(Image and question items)
■ ■ ■

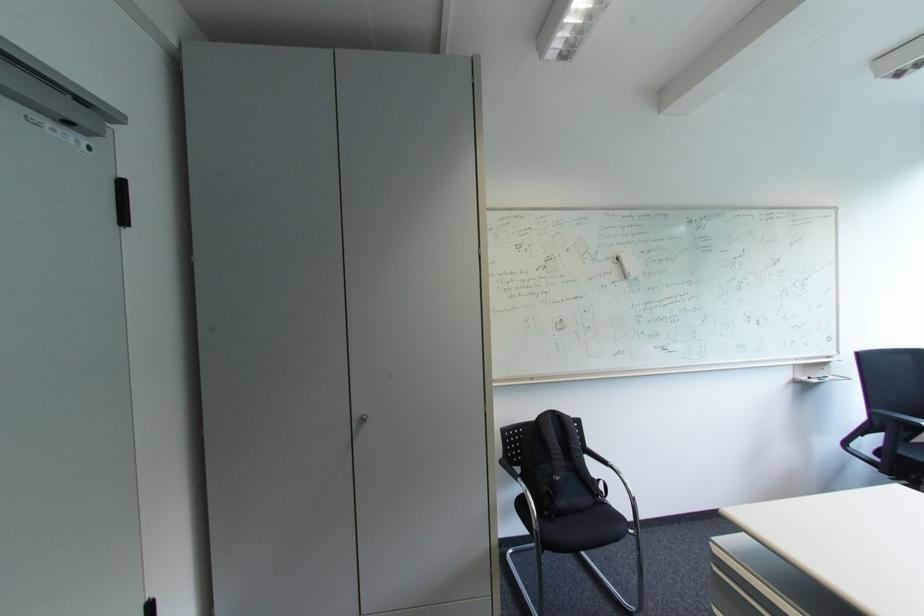
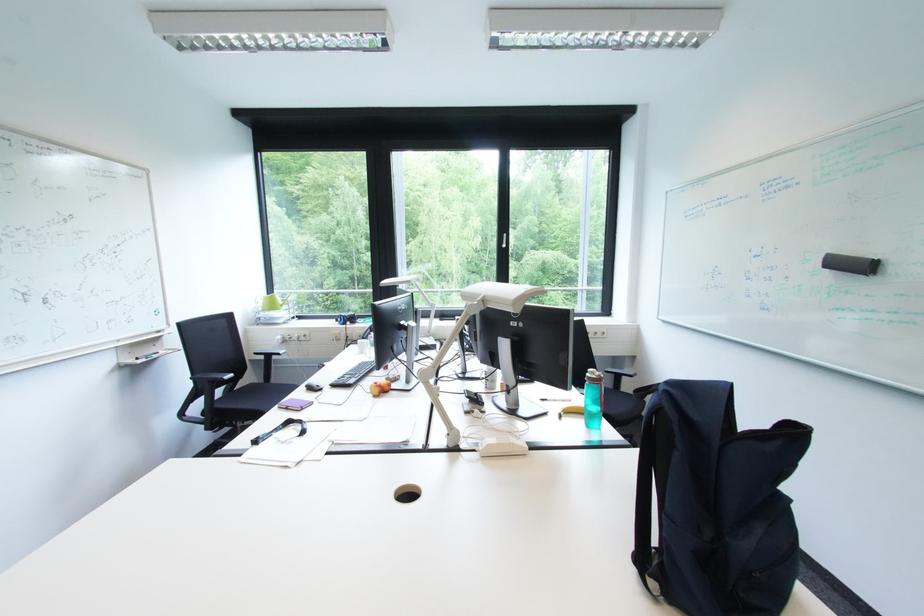
Question: How did the camera likely rotate?

Choices:
 (A) Left
 (B) Right
 (C) Up
 (D) Down

Answer: (B)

■ ■ ■

Exercise prompt
Which lines of the items above contain the word "rotate"? List each such line.

Correct response
Question: How did the camera likely rotate?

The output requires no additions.